* _Exercise prompt_
Copy every line of the material below word for word, without changing anything.
===== Data rows =====
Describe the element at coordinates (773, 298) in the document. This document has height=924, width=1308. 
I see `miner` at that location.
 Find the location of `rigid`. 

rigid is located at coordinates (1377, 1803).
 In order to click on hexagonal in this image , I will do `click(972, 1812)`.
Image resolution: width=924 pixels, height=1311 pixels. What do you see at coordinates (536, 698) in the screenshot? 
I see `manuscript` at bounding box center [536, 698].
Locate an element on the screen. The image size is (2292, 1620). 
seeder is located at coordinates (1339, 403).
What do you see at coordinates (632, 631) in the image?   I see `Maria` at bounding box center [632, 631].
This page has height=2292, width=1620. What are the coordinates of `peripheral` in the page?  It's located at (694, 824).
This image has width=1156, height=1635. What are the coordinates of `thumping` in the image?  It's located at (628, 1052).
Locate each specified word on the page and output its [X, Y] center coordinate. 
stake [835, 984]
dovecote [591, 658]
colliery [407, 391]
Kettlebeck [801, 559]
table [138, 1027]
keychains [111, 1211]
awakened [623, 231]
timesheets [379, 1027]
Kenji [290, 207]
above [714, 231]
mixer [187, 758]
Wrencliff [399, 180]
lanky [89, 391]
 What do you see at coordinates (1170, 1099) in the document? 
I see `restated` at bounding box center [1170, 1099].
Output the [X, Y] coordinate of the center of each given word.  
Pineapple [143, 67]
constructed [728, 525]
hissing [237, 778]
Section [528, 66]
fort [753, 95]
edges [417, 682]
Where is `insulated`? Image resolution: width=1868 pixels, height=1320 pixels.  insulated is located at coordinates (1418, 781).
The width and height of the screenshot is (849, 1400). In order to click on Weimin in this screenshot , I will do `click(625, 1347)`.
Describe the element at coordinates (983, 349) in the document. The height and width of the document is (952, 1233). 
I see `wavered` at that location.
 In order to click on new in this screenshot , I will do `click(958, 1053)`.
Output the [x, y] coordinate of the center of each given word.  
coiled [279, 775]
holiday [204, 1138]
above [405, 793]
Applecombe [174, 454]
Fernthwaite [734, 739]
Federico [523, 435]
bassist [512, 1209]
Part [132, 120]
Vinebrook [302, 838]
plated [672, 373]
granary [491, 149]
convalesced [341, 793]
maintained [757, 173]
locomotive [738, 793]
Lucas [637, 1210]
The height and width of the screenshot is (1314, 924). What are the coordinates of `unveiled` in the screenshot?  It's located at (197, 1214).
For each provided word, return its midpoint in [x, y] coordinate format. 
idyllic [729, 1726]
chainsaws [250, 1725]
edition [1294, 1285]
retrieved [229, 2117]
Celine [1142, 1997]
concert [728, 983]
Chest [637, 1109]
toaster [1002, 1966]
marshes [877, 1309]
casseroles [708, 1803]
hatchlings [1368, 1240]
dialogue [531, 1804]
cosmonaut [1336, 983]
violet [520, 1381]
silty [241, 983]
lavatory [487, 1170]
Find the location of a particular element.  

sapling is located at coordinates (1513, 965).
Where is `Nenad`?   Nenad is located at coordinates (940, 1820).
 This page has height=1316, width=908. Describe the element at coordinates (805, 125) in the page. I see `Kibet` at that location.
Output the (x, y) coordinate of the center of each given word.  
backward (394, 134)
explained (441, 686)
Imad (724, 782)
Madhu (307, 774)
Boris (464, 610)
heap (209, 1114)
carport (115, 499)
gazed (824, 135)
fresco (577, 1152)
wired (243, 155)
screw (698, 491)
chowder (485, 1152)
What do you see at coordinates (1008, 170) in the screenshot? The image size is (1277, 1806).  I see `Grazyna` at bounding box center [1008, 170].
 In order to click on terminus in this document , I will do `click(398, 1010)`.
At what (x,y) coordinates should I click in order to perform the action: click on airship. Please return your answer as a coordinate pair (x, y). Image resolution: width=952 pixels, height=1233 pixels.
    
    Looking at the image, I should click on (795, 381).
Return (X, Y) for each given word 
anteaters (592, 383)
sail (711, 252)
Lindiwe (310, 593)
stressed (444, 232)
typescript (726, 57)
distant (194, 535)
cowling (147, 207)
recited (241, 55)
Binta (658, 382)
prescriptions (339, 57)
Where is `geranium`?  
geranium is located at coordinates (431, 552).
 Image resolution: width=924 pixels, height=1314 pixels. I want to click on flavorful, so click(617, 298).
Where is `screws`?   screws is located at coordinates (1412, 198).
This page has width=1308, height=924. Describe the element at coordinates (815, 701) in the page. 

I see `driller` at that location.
=====
* _Correct output_
Describe the element at coordinates (773, 298) in the document. This document has height=924, width=1308. 
I see `miner` at that location.
 Find the location of `rigid`. 

rigid is located at coordinates (1377, 1803).
 In order to click on hexagonal in this image , I will do `click(972, 1812)`.
Image resolution: width=924 pixels, height=1311 pixels. What do you see at coordinates (536, 698) in the screenshot? 
I see `manuscript` at bounding box center [536, 698].
Locate an element on the screen. The image size is (2292, 1620). 
seeder is located at coordinates (1339, 403).
What do you see at coordinates (632, 631) in the image?   I see `Maria` at bounding box center [632, 631].
This page has height=2292, width=1620. What are the coordinates of `peripheral` in the page?  It's located at (694, 824).
This image has width=1156, height=1635. What are the coordinates of `thumping` in the image?  It's located at (628, 1052).
Locate each specified word on the page and output its [X, Y] center coordinate. 
stake [835, 984]
dovecote [591, 658]
colliery [407, 391]
Kettlebeck [801, 559]
table [138, 1027]
keychains [111, 1211]
awakened [623, 231]
timesheets [379, 1027]
Kenji [290, 207]
above [714, 231]
mixer [187, 758]
Wrencliff [399, 180]
lanky [89, 391]
 What do you see at coordinates (1170, 1099) in the document? 
I see `restated` at bounding box center [1170, 1099].
Output the [X, Y] coordinate of the center of each given word.  
Pineapple [143, 67]
constructed [728, 525]
hissing [237, 778]
Section [528, 66]
fort [753, 95]
edges [417, 682]
Where is `insulated`? Image resolution: width=1868 pixels, height=1320 pixels.  insulated is located at coordinates (1418, 781).
The width and height of the screenshot is (849, 1400). In order to click on Weimin in this screenshot , I will do `click(625, 1347)`.
Describe the element at coordinates (983, 349) in the document. The height and width of the document is (952, 1233). 
I see `wavered` at that location.
 In order to click on new in this screenshot , I will do `click(958, 1053)`.
Output the [x, y] coordinate of the center of each given word.  
coiled [279, 775]
holiday [204, 1138]
above [405, 793]
Applecombe [174, 454]
Fernthwaite [734, 739]
Federico [523, 435]
bassist [512, 1209]
Part [132, 120]
Vinebrook [302, 838]
plated [672, 373]
granary [491, 149]
convalesced [341, 793]
maintained [757, 173]
locomotive [738, 793]
Lucas [637, 1210]
The height and width of the screenshot is (1314, 924). What are the coordinates of `unveiled` in the screenshot?  It's located at (197, 1214).
For each provided word, return its midpoint in [x, y] coordinate format. 
idyllic [729, 1726]
chainsaws [250, 1725]
edition [1294, 1285]
retrieved [229, 2117]
Celine [1142, 1997]
concert [728, 983]
Chest [637, 1109]
toaster [1002, 1966]
marshes [877, 1309]
casseroles [708, 1803]
hatchlings [1368, 1240]
dialogue [531, 1804]
cosmonaut [1336, 983]
violet [520, 1381]
silty [241, 983]
lavatory [487, 1170]
Find the location of a particular element.  

sapling is located at coordinates (1513, 965).
Where is `Nenad`?   Nenad is located at coordinates (940, 1820).
 This page has height=1316, width=908. Describe the element at coordinates (805, 125) in the page. I see `Kibet` at that location.
Output the (x, y) coordinate of the center of each given word.  
backward (394, 134)
explained (441, 686)
Imad (724, 782)
Madhu (307, 774)
Boris (464, 610)
heap (209, 1114)
carport (115, 499)
gazed (824, 135)
fresco (577, 1152)
wired (243, 155)
screw (698, 491)
chowder (485, 1152)
What do you see at coordinates (1008, 170) in the screenshot? The image size is (1277, 1806).  I see `Grazyna` at bounding box center [1008, 170].
 In order to click on terminus in this document , I will do `click(398, 1010)`.
At what (x,y) coordinates should I click in order to perform the action: click on airship. Please return your answer as a coordinate pair (x, y). Image resolution: width=952 pixels, height=1233 pixels.
    
    Looking at the image, I should click on (795, 381).
Return (X, Y) for each given word 
anteaters (592, 383)
sail (711, 252)
Lindiwe (310, 593)
stressed (444, 232)
typescript (726, 57)
distant (194, 535)
cowling (147, 207)
recited (241, 55)
Binta (658, 382)
prescriptions (339, 57)
Where is `geranium`?  
geranium is located at coordinates (431, 552).
 Image resolution: width=924 pixels, height=1314 pixels. I want to click on flavorful, so click(617, 298).
Where is `screws`?   screws is located at coordinates (1412, 198).
This page has width=1308, height=924. Describe the element at coordinates (815, 701) in the page. 

I see `driller` at that location.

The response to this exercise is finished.